§ WORK TO COMPLETE: Begin at the line containing "gray semicircle: (408, 295)" in the entries below and end at the line containing "orange ellipse: (77, 320)"; transcribe that range exactly and nothing outside it.

Saved entries:
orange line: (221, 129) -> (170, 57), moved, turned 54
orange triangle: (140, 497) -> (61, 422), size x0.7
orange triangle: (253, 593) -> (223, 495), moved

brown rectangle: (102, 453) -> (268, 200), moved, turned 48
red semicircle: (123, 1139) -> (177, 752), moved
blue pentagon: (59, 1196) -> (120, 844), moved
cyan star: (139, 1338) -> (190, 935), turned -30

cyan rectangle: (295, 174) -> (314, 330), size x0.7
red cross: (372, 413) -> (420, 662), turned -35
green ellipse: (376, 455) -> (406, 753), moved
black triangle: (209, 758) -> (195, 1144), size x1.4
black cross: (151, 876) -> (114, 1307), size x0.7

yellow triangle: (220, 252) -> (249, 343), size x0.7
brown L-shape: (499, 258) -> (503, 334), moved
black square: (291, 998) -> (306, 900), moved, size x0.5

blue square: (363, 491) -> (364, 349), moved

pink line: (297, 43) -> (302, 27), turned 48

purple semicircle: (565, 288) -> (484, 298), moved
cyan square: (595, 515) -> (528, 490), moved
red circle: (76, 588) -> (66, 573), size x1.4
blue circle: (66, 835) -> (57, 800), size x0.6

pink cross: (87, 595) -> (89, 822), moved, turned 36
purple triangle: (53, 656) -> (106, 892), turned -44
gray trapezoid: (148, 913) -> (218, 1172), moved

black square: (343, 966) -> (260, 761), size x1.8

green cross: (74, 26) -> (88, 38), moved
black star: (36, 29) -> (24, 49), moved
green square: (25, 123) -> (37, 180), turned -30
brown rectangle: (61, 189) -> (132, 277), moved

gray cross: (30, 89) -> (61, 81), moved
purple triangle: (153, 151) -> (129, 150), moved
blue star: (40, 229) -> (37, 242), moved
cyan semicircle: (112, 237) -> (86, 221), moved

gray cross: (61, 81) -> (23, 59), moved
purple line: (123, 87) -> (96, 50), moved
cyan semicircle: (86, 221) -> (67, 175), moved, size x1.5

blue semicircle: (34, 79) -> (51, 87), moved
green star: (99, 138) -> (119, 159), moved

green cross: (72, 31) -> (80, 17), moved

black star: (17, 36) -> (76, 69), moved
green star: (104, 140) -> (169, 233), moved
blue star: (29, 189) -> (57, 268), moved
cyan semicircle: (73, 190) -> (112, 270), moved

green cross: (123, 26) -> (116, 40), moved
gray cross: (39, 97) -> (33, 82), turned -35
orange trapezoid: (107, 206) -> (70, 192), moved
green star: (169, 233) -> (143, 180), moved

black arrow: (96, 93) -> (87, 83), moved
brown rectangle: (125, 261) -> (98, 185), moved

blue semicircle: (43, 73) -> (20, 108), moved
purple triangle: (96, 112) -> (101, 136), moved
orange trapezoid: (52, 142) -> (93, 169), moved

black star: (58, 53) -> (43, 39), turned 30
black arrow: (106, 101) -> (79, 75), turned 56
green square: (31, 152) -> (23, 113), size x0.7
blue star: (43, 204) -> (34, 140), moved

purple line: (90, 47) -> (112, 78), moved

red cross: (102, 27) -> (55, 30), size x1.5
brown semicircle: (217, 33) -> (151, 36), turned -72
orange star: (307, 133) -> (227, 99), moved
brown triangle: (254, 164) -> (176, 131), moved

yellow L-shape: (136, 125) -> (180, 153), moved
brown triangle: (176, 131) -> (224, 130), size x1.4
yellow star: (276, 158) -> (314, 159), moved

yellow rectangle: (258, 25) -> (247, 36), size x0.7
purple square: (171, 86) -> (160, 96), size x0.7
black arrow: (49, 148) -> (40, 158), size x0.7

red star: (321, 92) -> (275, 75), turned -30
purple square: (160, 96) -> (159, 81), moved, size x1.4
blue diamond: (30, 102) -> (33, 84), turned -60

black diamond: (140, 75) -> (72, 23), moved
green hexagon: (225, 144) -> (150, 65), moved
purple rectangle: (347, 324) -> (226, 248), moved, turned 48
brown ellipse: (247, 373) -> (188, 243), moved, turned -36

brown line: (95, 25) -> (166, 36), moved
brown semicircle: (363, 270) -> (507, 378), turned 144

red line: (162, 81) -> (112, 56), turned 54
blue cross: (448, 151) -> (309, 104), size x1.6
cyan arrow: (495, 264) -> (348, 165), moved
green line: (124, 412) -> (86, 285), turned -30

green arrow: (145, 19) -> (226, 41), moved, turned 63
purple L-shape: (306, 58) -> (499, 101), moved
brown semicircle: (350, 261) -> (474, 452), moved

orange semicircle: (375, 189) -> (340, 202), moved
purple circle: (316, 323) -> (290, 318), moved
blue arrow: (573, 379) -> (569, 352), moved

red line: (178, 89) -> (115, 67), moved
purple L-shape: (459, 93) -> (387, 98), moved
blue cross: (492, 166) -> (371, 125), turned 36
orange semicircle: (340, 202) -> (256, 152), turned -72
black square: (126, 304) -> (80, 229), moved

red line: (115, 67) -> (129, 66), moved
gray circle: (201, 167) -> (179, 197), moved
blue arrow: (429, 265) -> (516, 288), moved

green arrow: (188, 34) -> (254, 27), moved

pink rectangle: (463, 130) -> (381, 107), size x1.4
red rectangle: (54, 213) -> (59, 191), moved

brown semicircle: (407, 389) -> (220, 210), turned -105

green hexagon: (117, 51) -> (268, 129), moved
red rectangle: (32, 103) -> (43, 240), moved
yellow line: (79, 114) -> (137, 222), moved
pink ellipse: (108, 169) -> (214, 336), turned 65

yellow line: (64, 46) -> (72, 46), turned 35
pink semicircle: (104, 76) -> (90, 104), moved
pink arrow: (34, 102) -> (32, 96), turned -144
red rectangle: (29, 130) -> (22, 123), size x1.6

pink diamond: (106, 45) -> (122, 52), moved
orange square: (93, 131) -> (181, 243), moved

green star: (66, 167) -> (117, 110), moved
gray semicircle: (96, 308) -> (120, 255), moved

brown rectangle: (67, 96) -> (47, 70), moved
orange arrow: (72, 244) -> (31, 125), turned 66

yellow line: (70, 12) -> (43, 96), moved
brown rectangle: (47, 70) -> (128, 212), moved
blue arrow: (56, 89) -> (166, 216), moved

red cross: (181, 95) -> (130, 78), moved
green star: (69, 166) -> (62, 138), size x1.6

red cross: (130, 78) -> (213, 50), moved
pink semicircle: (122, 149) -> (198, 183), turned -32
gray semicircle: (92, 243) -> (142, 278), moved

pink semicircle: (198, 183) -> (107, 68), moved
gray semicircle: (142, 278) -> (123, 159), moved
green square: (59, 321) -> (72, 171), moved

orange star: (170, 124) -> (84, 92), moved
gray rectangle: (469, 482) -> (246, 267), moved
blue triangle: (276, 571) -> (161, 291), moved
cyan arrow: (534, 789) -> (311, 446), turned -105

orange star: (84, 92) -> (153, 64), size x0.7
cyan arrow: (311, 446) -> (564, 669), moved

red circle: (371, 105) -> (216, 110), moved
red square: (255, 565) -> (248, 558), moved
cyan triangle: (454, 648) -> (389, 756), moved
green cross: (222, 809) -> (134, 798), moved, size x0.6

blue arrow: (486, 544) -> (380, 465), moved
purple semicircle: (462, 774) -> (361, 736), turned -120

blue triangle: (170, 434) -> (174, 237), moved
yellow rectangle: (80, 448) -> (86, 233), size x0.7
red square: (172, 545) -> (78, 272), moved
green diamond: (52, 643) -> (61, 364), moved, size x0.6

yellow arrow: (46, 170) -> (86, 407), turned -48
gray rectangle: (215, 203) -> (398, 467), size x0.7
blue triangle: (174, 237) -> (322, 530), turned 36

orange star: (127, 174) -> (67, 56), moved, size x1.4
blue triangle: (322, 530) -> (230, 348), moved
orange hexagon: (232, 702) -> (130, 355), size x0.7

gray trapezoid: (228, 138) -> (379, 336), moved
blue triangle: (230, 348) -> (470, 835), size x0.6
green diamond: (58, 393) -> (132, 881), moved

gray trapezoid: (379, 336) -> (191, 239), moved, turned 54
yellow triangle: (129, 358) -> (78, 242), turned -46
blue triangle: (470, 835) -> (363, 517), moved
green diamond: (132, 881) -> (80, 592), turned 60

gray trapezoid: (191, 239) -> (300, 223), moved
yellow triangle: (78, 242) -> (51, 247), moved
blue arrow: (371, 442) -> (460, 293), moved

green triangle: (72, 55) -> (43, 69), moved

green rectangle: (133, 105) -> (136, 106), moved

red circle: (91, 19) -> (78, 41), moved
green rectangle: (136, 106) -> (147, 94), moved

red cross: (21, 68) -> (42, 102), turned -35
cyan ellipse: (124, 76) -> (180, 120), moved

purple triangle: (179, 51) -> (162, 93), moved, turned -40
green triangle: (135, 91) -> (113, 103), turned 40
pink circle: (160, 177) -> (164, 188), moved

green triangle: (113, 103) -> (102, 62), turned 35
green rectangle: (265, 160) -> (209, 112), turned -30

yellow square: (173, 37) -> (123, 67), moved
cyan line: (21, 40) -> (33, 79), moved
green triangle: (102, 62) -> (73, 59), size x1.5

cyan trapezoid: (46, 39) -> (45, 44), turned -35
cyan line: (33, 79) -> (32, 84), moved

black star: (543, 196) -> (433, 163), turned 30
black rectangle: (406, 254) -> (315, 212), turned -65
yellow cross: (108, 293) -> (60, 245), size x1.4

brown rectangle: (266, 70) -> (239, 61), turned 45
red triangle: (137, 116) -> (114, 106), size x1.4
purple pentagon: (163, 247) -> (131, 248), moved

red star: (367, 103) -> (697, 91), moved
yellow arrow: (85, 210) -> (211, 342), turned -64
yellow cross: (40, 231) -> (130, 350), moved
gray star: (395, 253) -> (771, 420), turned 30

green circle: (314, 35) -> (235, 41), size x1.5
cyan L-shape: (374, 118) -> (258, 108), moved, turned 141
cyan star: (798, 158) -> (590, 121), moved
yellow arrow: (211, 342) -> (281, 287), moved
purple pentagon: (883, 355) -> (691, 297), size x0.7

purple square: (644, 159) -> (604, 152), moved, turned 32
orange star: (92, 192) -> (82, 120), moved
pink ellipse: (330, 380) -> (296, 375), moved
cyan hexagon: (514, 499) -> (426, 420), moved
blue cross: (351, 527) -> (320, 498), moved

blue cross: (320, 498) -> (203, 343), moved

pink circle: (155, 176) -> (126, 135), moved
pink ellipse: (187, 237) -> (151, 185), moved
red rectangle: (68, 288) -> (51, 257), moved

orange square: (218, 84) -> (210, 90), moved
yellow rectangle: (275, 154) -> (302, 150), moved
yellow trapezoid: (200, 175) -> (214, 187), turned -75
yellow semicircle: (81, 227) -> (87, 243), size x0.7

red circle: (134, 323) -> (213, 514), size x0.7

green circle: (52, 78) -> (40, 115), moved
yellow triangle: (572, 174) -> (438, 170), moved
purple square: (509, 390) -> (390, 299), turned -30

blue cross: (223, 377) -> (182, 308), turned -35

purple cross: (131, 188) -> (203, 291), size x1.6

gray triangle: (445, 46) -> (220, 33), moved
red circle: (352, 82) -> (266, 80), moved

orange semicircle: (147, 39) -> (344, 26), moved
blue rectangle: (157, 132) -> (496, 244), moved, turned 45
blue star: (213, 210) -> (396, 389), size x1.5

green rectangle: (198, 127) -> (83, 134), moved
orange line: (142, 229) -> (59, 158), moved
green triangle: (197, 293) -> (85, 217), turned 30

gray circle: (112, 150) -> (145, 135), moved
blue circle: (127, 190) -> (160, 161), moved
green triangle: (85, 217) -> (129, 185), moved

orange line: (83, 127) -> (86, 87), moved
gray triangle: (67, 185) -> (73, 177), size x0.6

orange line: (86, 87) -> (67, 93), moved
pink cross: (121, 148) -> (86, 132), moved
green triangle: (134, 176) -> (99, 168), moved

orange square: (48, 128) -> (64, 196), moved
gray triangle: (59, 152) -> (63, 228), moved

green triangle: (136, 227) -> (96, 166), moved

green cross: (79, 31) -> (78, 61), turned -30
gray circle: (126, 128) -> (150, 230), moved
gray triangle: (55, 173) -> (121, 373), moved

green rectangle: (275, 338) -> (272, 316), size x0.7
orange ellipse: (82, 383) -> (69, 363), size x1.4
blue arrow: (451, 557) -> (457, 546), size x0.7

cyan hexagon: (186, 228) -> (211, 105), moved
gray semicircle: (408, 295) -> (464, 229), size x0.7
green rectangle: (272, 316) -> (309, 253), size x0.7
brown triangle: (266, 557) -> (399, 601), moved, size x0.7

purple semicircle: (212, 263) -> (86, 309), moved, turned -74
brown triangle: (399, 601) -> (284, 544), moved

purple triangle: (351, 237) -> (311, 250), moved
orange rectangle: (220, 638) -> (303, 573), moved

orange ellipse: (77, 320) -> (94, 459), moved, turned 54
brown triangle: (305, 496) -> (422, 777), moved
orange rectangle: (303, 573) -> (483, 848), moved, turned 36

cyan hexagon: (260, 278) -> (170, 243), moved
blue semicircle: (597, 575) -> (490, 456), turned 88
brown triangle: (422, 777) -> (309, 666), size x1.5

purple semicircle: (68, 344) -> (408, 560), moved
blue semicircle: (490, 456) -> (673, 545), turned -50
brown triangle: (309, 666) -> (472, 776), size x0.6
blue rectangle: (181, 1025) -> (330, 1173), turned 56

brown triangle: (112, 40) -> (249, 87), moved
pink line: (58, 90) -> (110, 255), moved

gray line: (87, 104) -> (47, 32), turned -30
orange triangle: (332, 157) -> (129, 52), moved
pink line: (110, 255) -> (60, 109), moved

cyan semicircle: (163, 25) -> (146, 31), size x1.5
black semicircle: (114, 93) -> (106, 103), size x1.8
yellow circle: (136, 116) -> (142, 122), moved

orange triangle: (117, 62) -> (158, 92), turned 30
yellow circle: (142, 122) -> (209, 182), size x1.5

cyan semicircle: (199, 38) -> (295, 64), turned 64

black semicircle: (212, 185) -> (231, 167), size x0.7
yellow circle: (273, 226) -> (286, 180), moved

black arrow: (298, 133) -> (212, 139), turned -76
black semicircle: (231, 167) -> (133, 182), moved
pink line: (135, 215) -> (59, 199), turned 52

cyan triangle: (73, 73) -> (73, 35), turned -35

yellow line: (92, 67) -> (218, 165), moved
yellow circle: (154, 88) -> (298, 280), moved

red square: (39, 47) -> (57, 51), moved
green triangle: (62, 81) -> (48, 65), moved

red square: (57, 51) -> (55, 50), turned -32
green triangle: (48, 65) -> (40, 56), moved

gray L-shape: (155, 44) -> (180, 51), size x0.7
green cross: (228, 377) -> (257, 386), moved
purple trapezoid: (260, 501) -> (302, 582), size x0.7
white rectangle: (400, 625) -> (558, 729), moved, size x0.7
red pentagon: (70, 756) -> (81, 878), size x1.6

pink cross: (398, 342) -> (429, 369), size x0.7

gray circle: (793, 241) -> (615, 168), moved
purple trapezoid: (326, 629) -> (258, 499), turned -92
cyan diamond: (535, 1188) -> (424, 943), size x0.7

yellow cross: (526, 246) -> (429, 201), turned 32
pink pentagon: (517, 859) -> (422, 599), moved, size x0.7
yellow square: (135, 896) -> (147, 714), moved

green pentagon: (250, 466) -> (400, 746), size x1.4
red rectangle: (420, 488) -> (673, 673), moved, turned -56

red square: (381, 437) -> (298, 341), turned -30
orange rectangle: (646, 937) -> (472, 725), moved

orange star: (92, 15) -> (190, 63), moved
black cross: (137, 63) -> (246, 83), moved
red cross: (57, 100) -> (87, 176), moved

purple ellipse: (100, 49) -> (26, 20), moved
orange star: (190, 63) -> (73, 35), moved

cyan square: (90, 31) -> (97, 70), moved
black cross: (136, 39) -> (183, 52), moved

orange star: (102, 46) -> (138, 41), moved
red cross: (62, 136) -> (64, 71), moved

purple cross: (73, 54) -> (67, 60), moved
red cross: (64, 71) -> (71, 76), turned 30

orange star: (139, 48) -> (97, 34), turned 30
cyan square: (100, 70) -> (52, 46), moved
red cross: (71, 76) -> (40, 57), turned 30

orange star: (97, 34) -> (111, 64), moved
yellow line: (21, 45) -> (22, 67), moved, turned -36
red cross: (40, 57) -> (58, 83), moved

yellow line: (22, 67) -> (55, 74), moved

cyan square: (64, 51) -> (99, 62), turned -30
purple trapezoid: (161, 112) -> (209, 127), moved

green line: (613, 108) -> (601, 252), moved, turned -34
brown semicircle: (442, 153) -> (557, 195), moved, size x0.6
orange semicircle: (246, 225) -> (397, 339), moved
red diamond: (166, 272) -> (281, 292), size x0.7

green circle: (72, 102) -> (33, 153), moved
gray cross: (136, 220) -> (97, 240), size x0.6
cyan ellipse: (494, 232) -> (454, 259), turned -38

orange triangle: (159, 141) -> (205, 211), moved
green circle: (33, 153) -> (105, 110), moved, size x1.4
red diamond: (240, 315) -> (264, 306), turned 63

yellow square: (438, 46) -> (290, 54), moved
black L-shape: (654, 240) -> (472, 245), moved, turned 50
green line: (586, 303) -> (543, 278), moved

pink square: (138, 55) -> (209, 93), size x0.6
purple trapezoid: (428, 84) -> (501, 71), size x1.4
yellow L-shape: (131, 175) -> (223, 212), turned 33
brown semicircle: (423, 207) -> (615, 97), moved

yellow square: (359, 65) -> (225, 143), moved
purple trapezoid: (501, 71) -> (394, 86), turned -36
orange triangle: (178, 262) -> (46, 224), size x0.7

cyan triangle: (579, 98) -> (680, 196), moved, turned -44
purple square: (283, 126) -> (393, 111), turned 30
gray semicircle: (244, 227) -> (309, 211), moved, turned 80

§ REPLY TO THE EXERCISE:
gray semicircle: (408, 295) -> (464, 229), size x0.7
green rectangle: (272, 316) -> (309, 253), size x0.7
brown triangle: (266, 557) -> (399, 601), moved, size x0.7

purple semicircle: (212, 263) -> (86, 309), moved, turned -74
brown triangle: (399, 601) -> (284, 544), moved

purple triangle: (351, 237) -> (311, 250), moved
orange rectangle: (220, 638) -> (303, 573), moved

orange ellipse: (77, 320) -> (94, 459), moved, turned 54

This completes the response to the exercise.